> [BRIEF]:
Copy each line of the data below with the word "bookcase".
---------- INFORMATION SUPPLIED
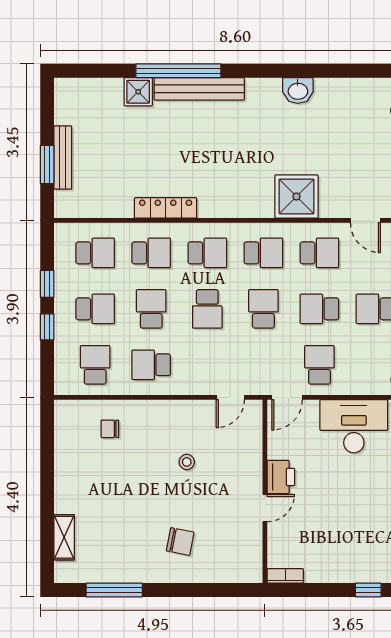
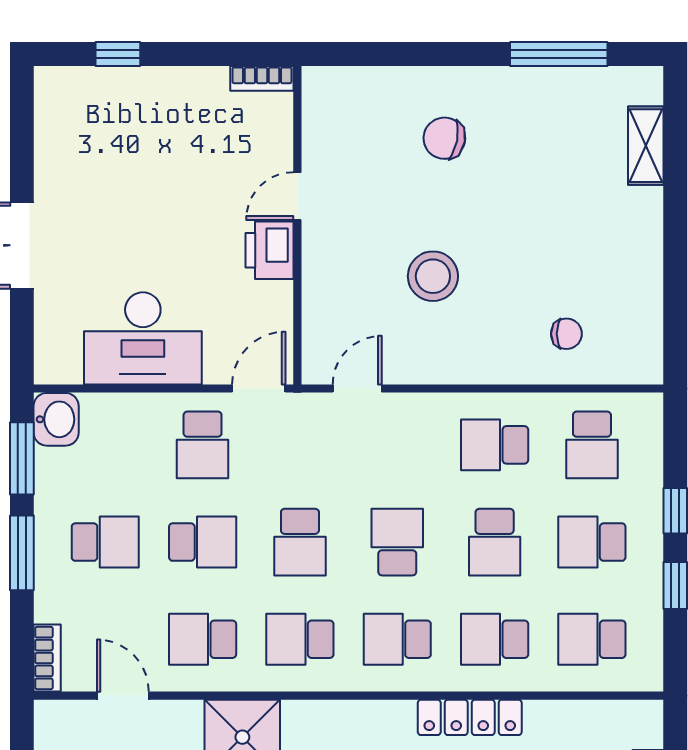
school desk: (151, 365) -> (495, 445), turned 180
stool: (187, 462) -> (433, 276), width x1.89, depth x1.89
--------------------
---------- INFORMATION SUPPLIED
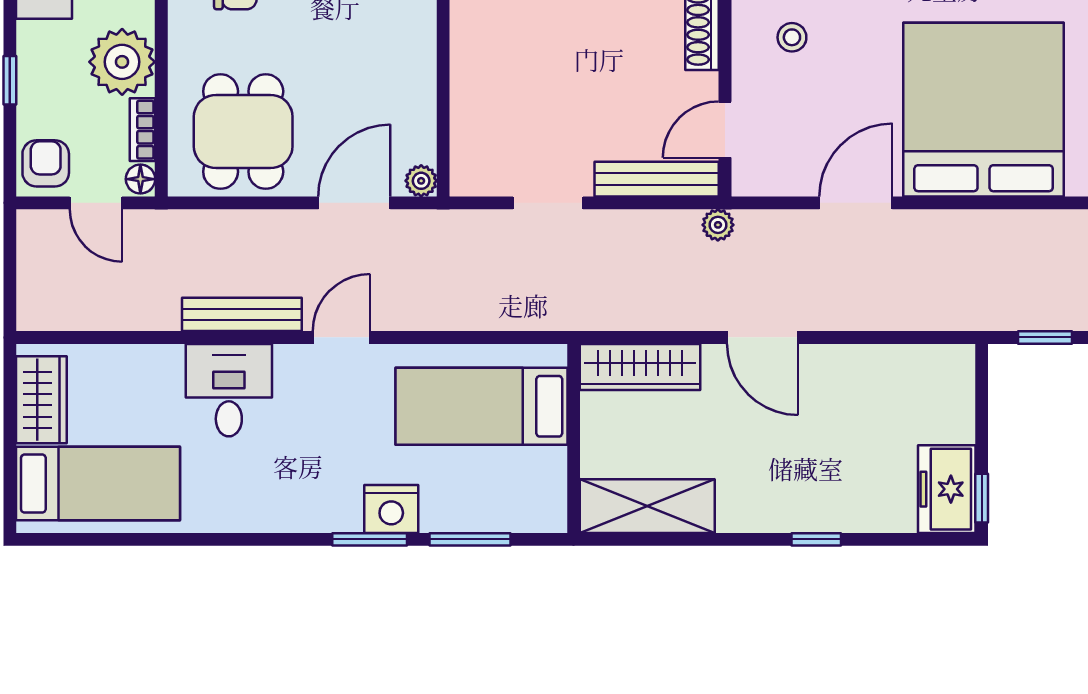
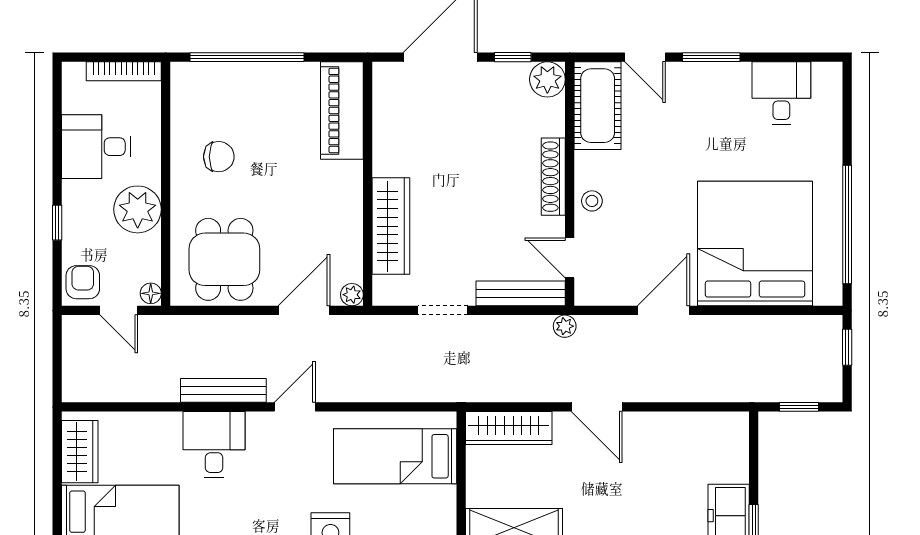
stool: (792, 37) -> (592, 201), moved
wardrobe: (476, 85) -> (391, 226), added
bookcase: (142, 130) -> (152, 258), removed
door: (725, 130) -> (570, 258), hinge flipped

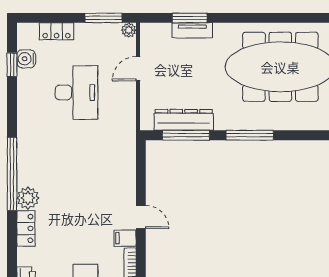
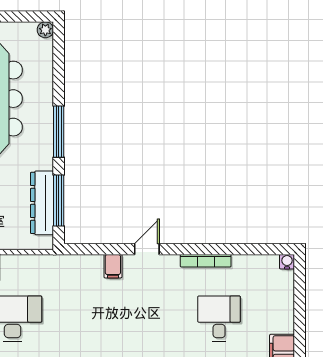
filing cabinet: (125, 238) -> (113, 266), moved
--------------------
---------- INFORMATION SUPPLIED
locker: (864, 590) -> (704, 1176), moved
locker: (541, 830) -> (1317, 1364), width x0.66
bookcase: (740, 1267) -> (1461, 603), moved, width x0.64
--------------------
> [ANSWER BOX]:
bookcase: (142, 130) -> (152, 258), removed
bookcase: (740, 1267) -> (1461, 603), moved, width x0.64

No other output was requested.